* **DATA RECORDS**

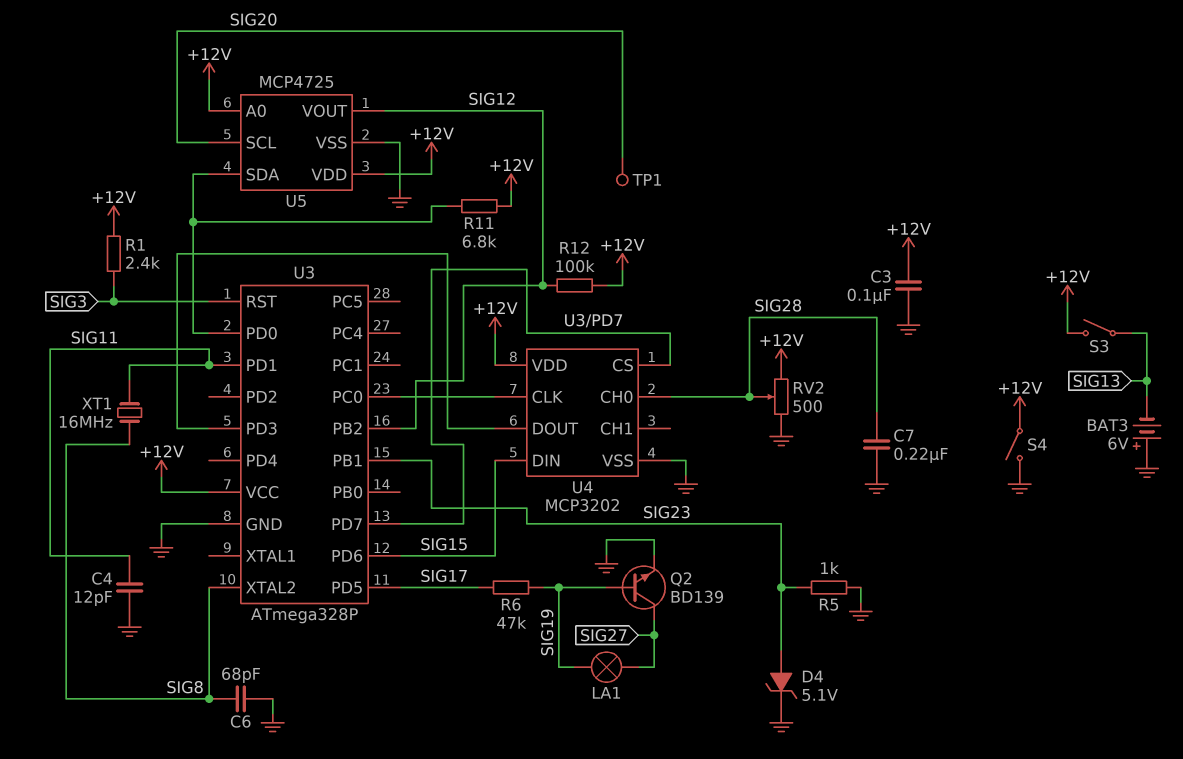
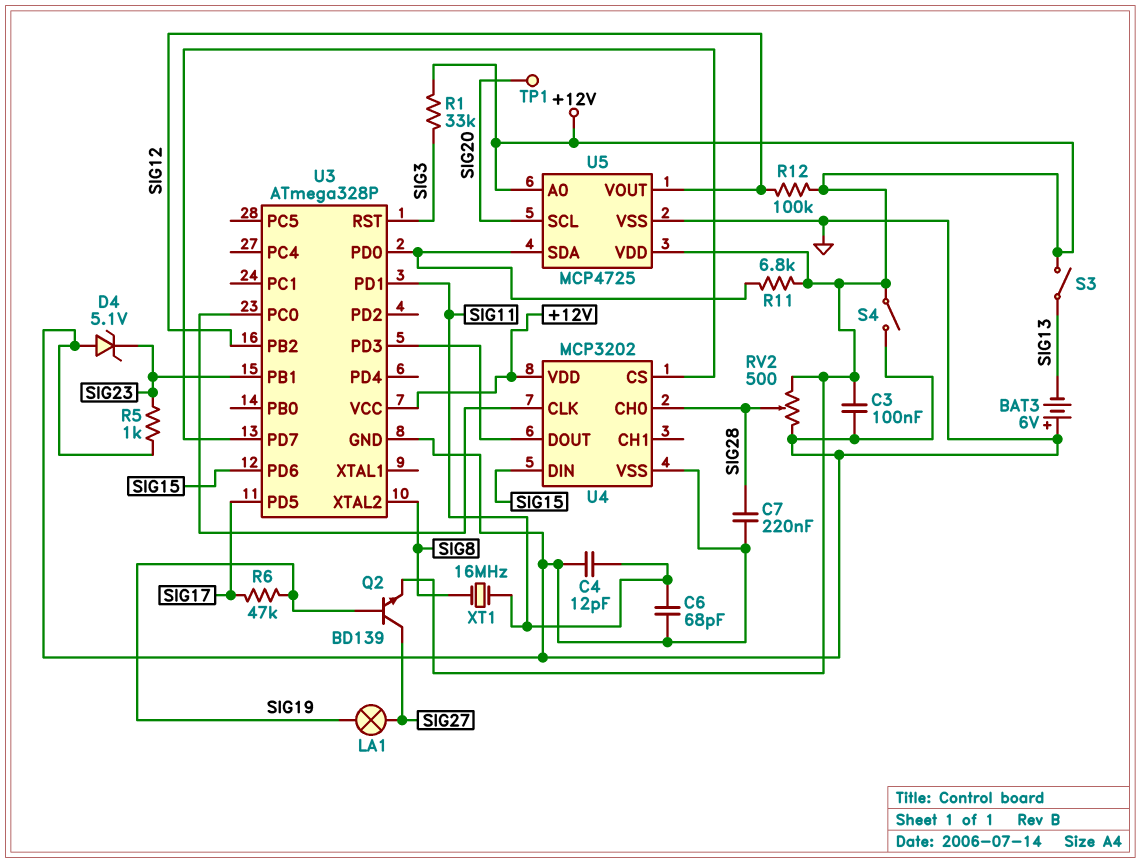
C6: 68pF (GND, SIG8) -> 68pF (GND, SIG11)
D4: zener 5.1V (A SIG23, K GND) -> zener 5.1V (A GND, K SIG23)
Q2: NPN BD139 (B SIG19, C SIG27, E GND) -> NPN BD139 (B SIG19, C SIG27, E +12V)
R1: 2.4k (+12V, SIG3) -> 33k (+12V, SIG3)

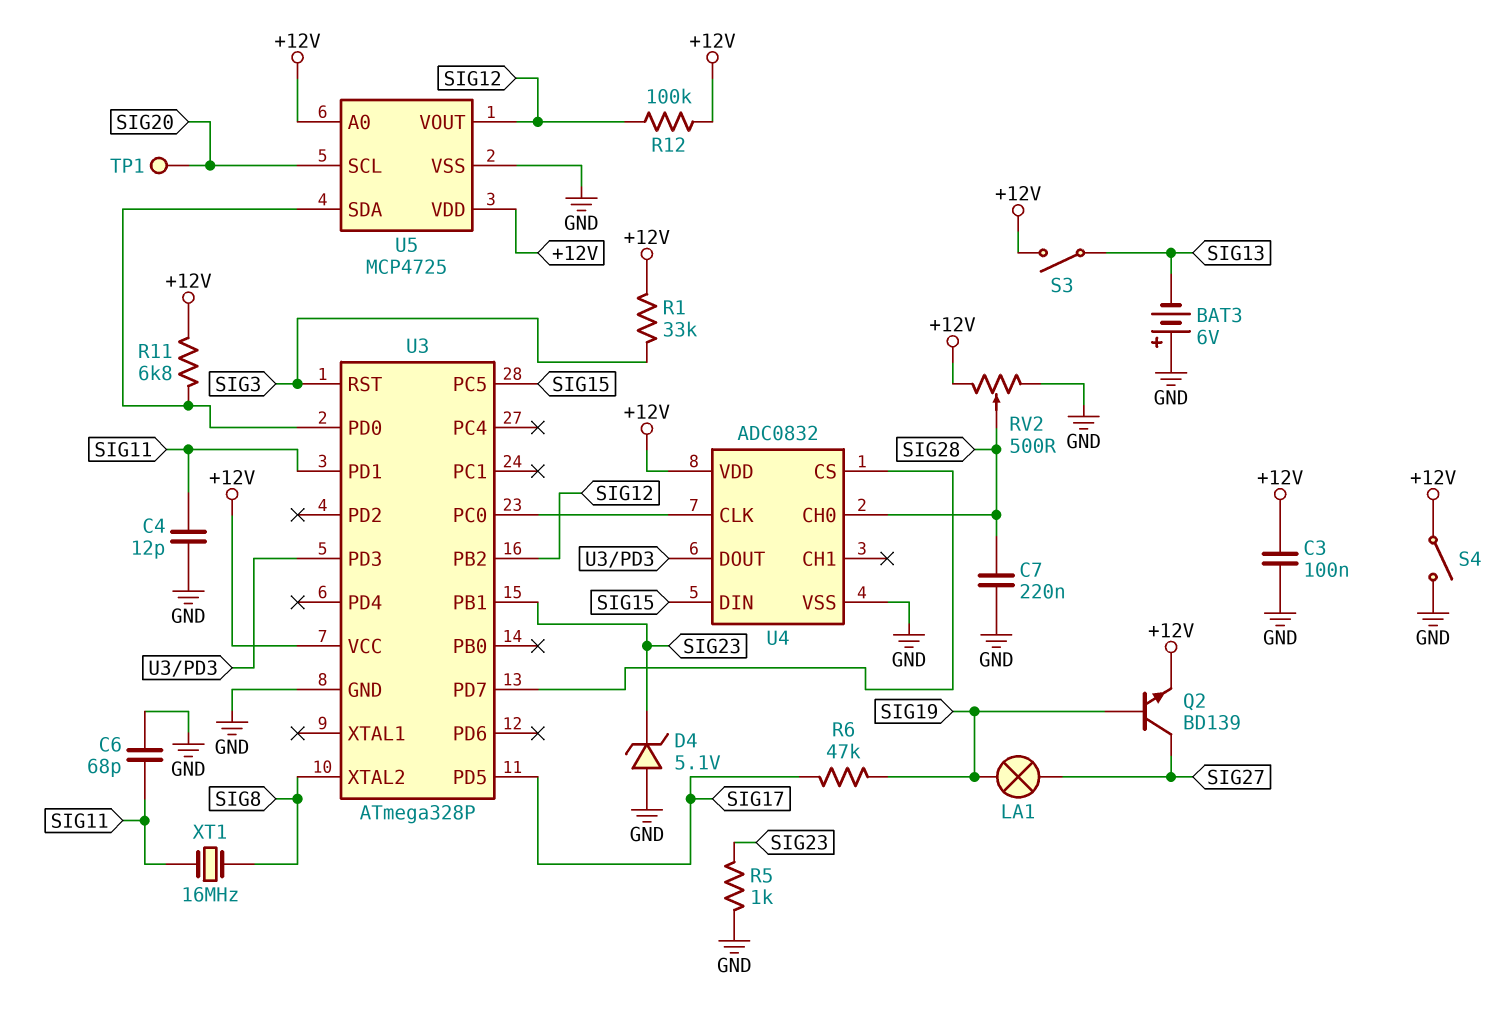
U3 pin PC5: none -> SIG15
U3 pin PD6: SIG15 -> none
U4: MCP3202 -> ADC0832

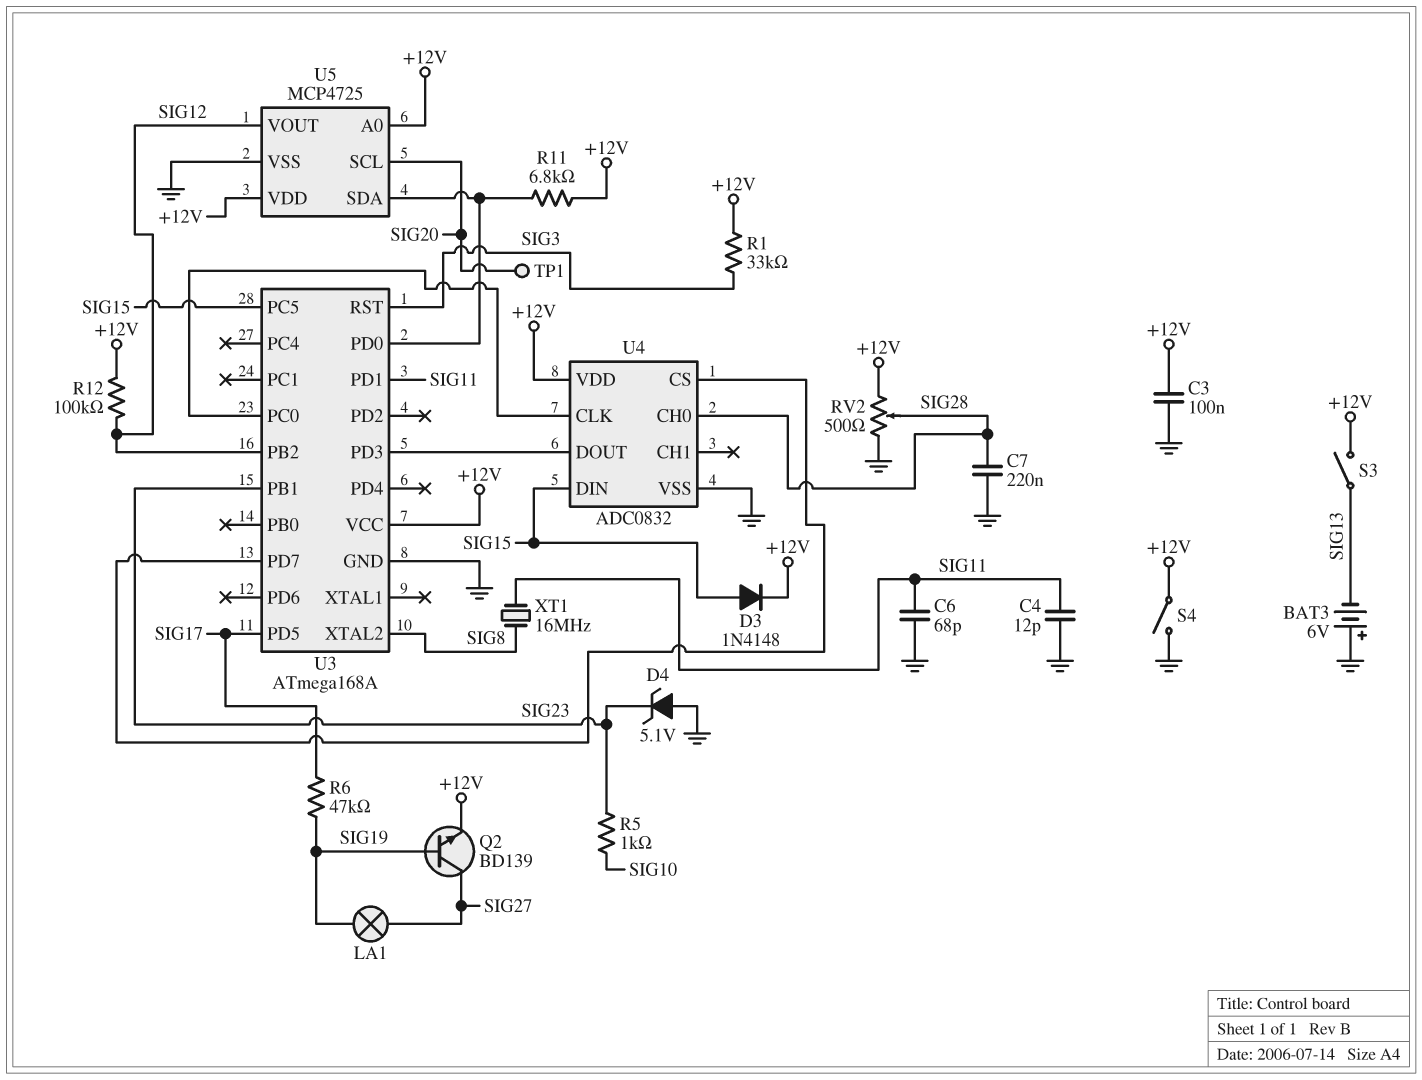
D3: none -> diode 1N4148 (A SIG15, K +12V)
R5: 1k (GND, SIG23) -> 1k (SIG10, SIG23)
U3: ATmega328P -> ATmega168A

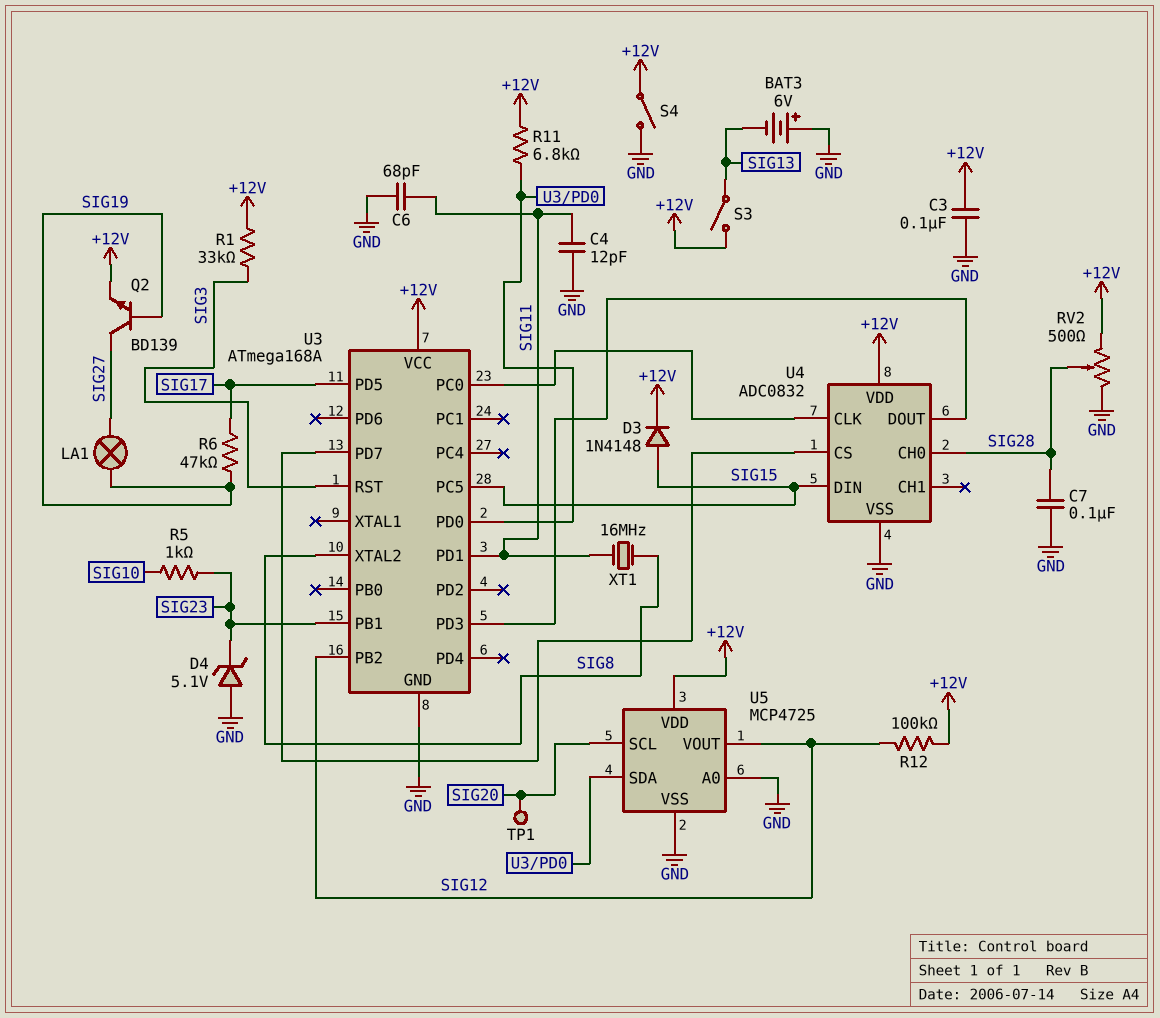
C7: 220nF (GND, SIG28) -> 100nF (GND, SIG28)
U5 pin A0: +12V -> GND

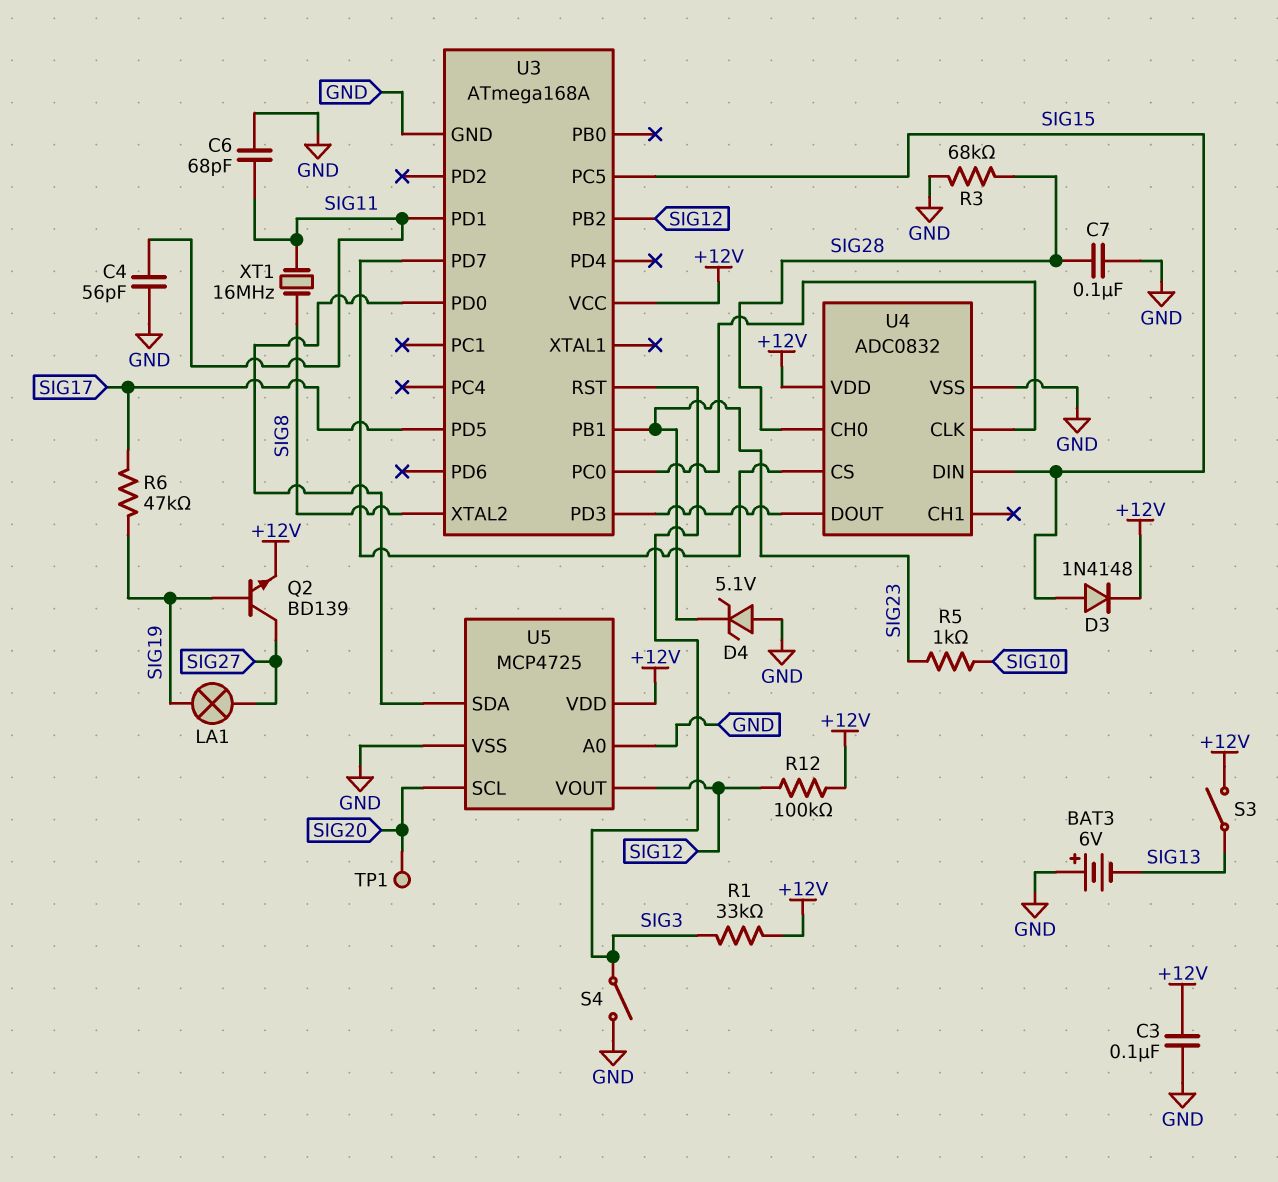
C4: 12pF (GND, SIG11) -> 56pF (GND, SIG11)
R3: none -> 68k (GND, SIG28)
R11: 6.8k (+12V, U3/PD0) -> none
RV2: 500 (+12V, GND, wiper SIG28) -> none
S4: switch (+12V, GND) -> switch (GND, SIG3)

* **TASK TO COMPLETE**
Using the material above, restate word for word the lines from the line that has "U4: MCP3202 -> ADC0832" to the last line, inclusive, with pictures omitted.

* **RESULT FOR THIS TASK**
U4: MCP3202 -> ADC0832

D3: none -> diode 1N4148 (A SIG15, K +12V)
R5: 1k (GND, SIG23) -> 1k (SIG10, SIG23)
U3: ATmega328P -> ATmega168A

C7: 220nF (GND, SIG28) -> 100nF (GND, SIG28)
U5 pin A0: +12V -> GND

C4: 12pF (GND, SIG11) -> 56pF (GND, SIG11)
R3: none -> 68k (GND, SIG28)
R11: 6.8k (+12V, U3/PD0) -> none
RV2: 500 (+12V, GND, wiper SIG28) -> none
S4: switch (+12V, GND) -> switch (GND, SIG3)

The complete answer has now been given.